> **THE PROBLEM**:
Each line below needs to be printed again exactly.

DATA UNDER STUDY: Begin

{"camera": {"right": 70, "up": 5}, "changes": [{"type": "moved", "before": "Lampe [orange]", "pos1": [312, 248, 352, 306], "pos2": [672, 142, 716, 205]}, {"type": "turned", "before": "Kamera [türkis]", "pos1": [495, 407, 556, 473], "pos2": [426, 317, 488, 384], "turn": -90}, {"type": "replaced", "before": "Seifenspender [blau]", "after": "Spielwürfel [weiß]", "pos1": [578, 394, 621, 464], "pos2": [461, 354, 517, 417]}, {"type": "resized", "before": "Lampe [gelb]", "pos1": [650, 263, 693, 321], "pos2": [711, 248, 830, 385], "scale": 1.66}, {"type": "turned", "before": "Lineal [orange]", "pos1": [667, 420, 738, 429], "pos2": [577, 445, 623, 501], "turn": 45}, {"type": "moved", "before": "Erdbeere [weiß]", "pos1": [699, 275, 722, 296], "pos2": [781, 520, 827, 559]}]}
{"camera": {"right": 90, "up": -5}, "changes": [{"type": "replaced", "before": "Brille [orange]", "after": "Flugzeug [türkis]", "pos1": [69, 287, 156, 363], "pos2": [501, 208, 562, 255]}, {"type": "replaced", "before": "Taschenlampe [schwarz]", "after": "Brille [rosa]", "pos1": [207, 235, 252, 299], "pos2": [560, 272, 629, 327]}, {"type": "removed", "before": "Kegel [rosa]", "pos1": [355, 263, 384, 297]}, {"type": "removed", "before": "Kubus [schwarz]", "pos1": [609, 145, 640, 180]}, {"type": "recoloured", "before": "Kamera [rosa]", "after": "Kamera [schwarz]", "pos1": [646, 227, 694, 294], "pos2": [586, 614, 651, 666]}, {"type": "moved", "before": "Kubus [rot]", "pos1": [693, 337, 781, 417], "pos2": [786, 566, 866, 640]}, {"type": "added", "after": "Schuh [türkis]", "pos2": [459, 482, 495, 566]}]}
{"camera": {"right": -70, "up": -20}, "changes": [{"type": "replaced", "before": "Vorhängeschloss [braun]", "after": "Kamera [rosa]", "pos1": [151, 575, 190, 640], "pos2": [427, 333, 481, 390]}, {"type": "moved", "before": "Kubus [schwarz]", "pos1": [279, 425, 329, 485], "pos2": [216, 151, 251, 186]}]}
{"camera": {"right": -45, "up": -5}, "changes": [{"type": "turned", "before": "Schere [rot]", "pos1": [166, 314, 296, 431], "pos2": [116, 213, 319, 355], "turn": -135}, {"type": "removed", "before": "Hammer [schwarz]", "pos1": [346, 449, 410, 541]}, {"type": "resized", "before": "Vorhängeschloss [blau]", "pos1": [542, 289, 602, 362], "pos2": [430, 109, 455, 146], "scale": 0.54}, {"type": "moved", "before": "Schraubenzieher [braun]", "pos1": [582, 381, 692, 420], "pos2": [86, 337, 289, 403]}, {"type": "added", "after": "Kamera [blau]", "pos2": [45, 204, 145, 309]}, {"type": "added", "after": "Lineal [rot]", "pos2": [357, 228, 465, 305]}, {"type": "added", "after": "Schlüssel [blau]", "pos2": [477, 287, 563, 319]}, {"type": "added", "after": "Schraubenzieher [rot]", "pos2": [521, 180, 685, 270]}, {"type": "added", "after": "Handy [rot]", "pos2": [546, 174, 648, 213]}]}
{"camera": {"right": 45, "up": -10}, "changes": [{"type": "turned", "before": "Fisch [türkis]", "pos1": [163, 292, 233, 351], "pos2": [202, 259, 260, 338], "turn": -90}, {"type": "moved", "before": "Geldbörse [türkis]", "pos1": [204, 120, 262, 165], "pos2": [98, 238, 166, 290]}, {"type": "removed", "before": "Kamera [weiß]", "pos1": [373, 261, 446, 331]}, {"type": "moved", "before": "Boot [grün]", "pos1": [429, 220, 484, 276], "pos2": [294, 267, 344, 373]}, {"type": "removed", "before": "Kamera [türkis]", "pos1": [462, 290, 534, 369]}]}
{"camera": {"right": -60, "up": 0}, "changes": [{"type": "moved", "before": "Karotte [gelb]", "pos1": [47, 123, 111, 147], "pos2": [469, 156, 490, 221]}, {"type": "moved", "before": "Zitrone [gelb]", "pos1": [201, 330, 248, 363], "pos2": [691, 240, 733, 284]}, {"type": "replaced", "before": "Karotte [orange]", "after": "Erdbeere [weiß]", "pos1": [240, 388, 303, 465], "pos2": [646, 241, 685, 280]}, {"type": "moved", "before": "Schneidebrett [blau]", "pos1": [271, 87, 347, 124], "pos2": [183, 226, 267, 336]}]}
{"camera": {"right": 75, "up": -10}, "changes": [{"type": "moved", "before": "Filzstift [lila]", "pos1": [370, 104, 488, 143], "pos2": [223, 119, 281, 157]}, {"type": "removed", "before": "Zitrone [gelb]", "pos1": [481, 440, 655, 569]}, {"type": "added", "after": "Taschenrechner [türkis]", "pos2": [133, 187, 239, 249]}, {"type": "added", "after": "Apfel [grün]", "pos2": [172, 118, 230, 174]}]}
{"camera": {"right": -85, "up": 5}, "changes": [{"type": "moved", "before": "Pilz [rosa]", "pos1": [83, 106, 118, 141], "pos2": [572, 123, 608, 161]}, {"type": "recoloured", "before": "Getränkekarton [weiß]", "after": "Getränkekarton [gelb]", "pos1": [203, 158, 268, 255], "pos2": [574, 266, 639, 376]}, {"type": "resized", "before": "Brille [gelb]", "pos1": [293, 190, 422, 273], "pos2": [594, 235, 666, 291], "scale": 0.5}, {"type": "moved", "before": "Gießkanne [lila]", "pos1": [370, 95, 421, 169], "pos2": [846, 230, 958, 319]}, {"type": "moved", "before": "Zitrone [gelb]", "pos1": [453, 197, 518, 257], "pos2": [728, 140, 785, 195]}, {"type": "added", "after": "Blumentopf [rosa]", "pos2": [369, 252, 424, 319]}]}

DATA UNDER STUDY: End

> **THE ANSWER**:
{"camera": {"right": 70, "up": 5}, "changes": [{"type": "moved", "before": "Lampe [orange]", "pos1": [312, 248, 352, 306], "pos2": [672, 142, 716, 205]}, {"type": "turned", "before": "Kamera [türkis]", "pos1": [495, 407, 556, 473], "pos2": [426, 317, 488, 384], "turn": -90}, {"type": "replaced", "before": "Seifenspender [blau]", "after": "Spielwürfel [weiß]", "pos1": [578, 394, 621, 464], "pos2": [461, 354, 517, 417]}, {"type": "resized", "before": "Lampe [gelb]", "pos1": [650, 263, 693, 321], "pos2": [711, 248, 830, 385], "scale": 1.66}, {"type": "turned", "before": "Lineal [orange]", "pos1": [667, 420, 738, 429], "pos2": [577, 445, 623, 501], "turn": 45}, {"type": "moved", "before": "Erdbeere [weiß]", "pos1": [699, 275, 722, 296], "pos2": [781, 520, 827, 559]}]}
{"camera": {"right": 90, "up": -5}, "changes": [{"type": "replaced", "before": "Brille [orange]", "after": "Flugzeug [türkis]", "pos1": [69, 287, 156, 363], "pos2": [501, 208, 562, 255]}, {"type": "replaced", "before": "Taschenlampe [schwarz]", "after": "Brille [rosa]", "pos1": [207, 235, 252, 299], "pos2": [560, 272, 629, 327]}, {"type": "removed", "before": "Kegel [rosa]", "pos1": [355, 263, 384, 297]}, {"type": "removed", "before": "Kubus [schwarz]", "pos1": [609, 145, 640, 180]}, {"type": "recoloured", "before": "Kamera [rosa]", "after": "Kamera [schwarz]", "pos1": [646, 227, 694, 294], "pos2": [586, 614, 651, 666]}, {"type": "moved", "before": "Kubus [rot]", "pos1": [693, 337, 781, 417], "pos2": [786, 566, 866, 640]}, {"type": "added", "after": "Schuh [türkis]", "pos2": [459, 482, 495, 566]}]}
{"camera": {"right": -70, "up": -20}, "changes": [{"type": "replaced", "before": "Vorhängeschloss [braun]", "after": "Kamera [rosa]", "pos1": [151, 575, 190, 640], "pos2": [427, 333, 481, 390]}, {"type": "moved", "before": "Kubus [schwarz]", "pos1": [279, 425, 329, 485], "pos2": [216, 151, 251, 186]}]}
{"camera": {"right": -45, "up": -5}, "changes": [{"type": "turned", "before": "Schere [rot]", "pos1": [166, 314, 296, 431], "pos2": [116, 213, 319, 355], "turn": -135}, {"type": "removed", "before": "Hammer [schwarz]", "pos1": [346, 449, 410, 541]}, {"type": "resized", "before": "Vorhängeschloss [blau]", "pos1": [542, 289, 602, 362], "pos2": [430, 109, 455, 146], "scale": 0.54}, {"type": "moved", "before": "Schraubenzieher [braun]", "pos1": [582, 381, 692, 420], "pos2": [86, 337, 289, 403]}, {"type": "added", "after": "Kamera [blau]", "pos2": [45, 204, 145, 309]}, {"type": "added", "after": "Lineal [rot]", "pos2": [357, 228, 465, 305]}, {"type": "added", "after": "Schlüssel [blau]", "pos2": [477, 287, 563, 319]}, {"type": "added", "after": "Schraubenzieher [rot]", "pos2": [521, 180, 685, 270]}, {"type": "added", "after": "Handy [rot]", "pos2": [546, 174, 648, 213]}]}
{"camera": {"right": 45, "up": -10}, "changes": [{"type": "turned", "before": "Fisch [türkis]", "pos1": [163, 292, 233, 351], "pos2": [202, 259, 260, 338], "turn": -90}, {"type": "moved", "before": "Geldbörse [türkis]", "pos1": [204, 120, 262, 165], "pos2": [98, 238, 166, 290]}, {"type": "removed", "before": "Kamera [weiß]", "pos1": [373, 261, 446, 331]}, {"type": "moved", "before": "Boot [grün]", "pos1": [429, 220, 484, 276], "pos2": [294, 267, 344, 373]}, {"type": "removed", "before": "Kamera [türkis]", "pos1": [462, 290, 534, 369]}]}
{"camera": {"right": -60, "up": 0}, "changes": [{"type": "moved", "before": "Karotte [gelb]", "pos1": [47, 123, 111, 147], "pos2": [469, 156, 490, 221]}, {"type": "moved", "before": "Zitrone [gelb]", "pos1": [201, 330, 248, 363], "pos2": [691, 240, 733, 284]}, {"type": "replaced", "before": "Karotte [orange]", "after": "Erdbeere [weiß]", "pos1": [240, 388, 303, 465], "pos2": [646, 241, 685, 280]}, {"type": "moved", "before": "Schneidebrett [blau]", "pos1": [271, 87, 347, 124], "pos2": [183, 226, 267, 336]}]}
{"camera": {"right": 75, "up": -10}, "changes": [{"type": "moved", "before": "Filzstift [lila]", "pos1": [370, 104, 488, 143], "pos2": [223, 119, 281, 157]}, {"type": "removed", "before": "Zitrone [gelb]", "pos1": [481, 440, 655, 569]}, {"type": "added", "after": "Taschenrechner [türkis]", "pos2": [133, 187, 239, 249]}, {"type": "added", "after": "Apfel [grün]", "pos2": [172, 118, 230, 174]}]}
{"camera": {"right": -85, "up": 5}, "changes": [{"type": "moved", "before": "Pilz [rosa]", "pos1": [83, 106, 118, 141], "pos2": [572, 123, 608, 161]}, {"type": "recoloured", "before": "Getränkekarton [weiß]", "after": "Getränkekarton [gelb]", "pos1": [203, 158, 268, 255], "pos2": [574, 266, 639, 376]}, {"type": "resized", "before": "Brille [gelb]", "pos1": [293, 190, 422, 273], "pos2": [594, 235, 666, 291], "scale": 0.5}, {"type": "moved", "before": "Gießkanne [lila]", "pos1": [370, 95, 421, 169], "pos2": [846, 230, 958, 319]}, {"type": "moved", "before": "Zitrone [gelb]", "pos1": [453, 197, 518, 257], "pos2": [728, 140, 785, 195]}, {"type": "added", "after": "Blumentopf [rosa]", "pos2": [369, 252, 424, 319]}]}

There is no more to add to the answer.